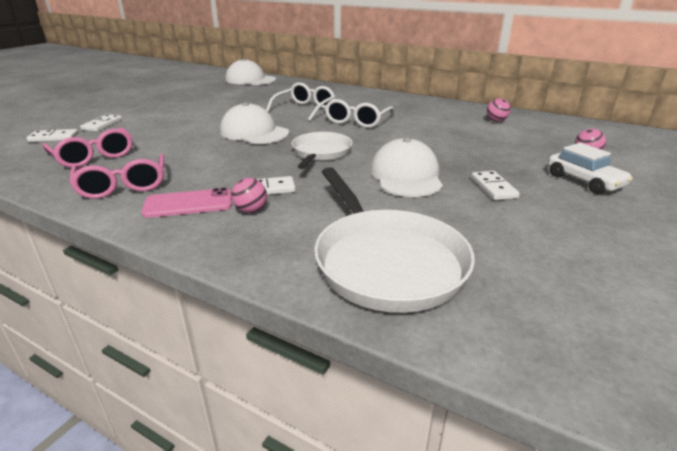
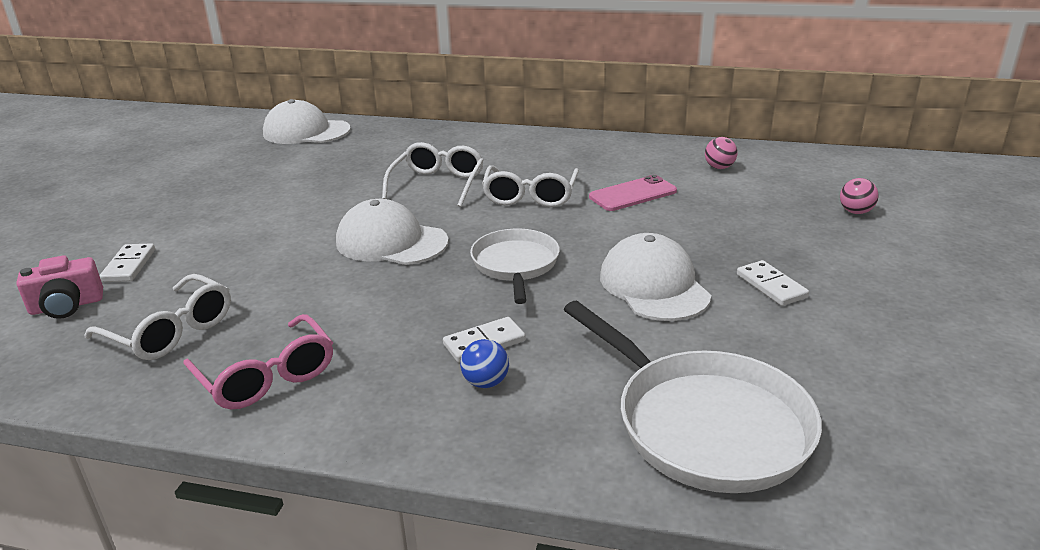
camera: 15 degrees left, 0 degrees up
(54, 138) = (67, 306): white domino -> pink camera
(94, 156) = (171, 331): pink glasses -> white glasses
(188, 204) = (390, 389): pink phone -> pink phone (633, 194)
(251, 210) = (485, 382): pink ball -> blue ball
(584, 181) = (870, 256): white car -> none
* * *
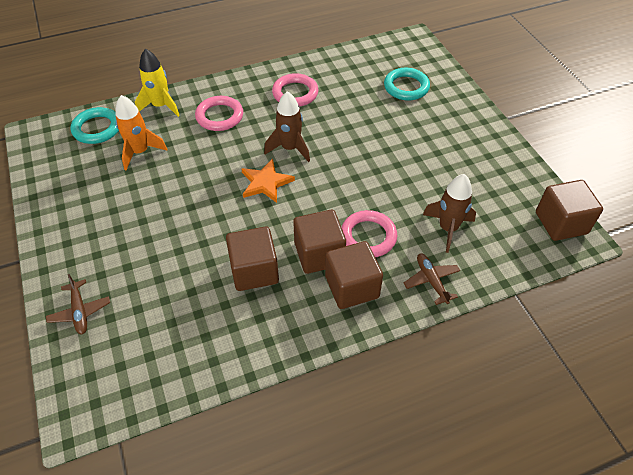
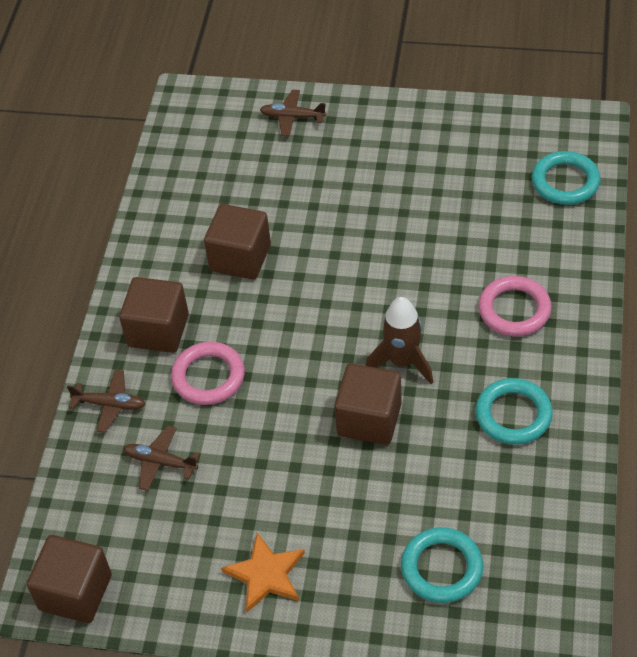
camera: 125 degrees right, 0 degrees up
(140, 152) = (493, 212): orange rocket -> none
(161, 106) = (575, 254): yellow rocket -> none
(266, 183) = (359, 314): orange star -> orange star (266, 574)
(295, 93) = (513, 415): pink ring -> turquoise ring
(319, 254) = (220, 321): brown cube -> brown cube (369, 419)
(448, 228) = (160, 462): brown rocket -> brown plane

Assigned task ->
Please reproduce the lines from the line with "(161, 106) = (575, 254): yellow" to the line with "(448, 228) = (160, 462): brown", both ends included, exactly as they appear above.

Exercise output ->
(161, 106) = (575, 254): yellow rocket -> none
(266, 183) = (359, 314): orange star -> orange star (266, 574)
(295, 93) = (513, 415): pink ring -> turquoise ring
(319, 254) = (220, 321): brown cube -> brown cube (369, 419)
(448, 228) = (160, 462): brown rocket -> brown plane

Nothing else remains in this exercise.